■ **Exercise aim**
Within the listing below, please copy exactly the lines between the line holding "R4: 1.5k (NET4, NET10) -> none" and the line holding "C3: 1.5uF (GND, VCC) -> 100nF (GND, VCC)", inclusive.

■ **Data to process**

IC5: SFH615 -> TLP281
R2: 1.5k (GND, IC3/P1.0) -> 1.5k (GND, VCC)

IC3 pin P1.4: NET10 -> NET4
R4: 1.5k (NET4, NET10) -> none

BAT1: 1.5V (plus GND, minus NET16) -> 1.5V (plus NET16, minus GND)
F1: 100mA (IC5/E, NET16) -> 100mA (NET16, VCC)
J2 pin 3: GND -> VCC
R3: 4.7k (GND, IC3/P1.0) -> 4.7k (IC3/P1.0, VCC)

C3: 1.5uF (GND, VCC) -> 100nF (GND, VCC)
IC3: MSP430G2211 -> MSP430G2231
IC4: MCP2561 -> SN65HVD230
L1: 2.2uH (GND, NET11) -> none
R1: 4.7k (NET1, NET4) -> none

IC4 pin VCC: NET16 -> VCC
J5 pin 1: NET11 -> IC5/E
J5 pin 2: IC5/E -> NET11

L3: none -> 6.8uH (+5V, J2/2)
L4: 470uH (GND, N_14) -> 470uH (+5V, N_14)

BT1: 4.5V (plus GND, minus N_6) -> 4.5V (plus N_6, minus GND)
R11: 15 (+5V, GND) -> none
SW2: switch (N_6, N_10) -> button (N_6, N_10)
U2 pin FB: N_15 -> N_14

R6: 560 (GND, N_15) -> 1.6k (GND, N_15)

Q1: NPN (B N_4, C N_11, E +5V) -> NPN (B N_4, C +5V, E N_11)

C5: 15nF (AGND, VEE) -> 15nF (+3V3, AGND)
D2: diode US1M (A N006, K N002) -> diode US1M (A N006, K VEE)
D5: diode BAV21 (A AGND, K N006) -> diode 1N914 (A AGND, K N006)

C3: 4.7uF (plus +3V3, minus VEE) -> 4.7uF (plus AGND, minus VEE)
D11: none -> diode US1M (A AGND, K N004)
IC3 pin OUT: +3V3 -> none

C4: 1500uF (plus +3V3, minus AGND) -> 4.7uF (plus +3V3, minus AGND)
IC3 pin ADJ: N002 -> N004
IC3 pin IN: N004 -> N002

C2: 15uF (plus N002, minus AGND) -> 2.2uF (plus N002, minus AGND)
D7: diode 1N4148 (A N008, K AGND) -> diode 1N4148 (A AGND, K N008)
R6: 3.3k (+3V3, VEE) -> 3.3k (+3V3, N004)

■ **Output**
R4: 1.5k (NET4, NET10) -> none

BAT1: 1.5V (plus GND, minus NET16) -> 1.5V (plus NET16, minus GND)
F1: 100mA (IC5/E, NET16) -> 100mA (NET16, VCC)
J2 pin 3: GND -> VCC
R3: 4.7k (GND, IC3/P1.0) -> 4.7k (IC3/P1.0, VCC)

C3: 1.5uF (GND, VCC) -> 100nF (GND, VCC)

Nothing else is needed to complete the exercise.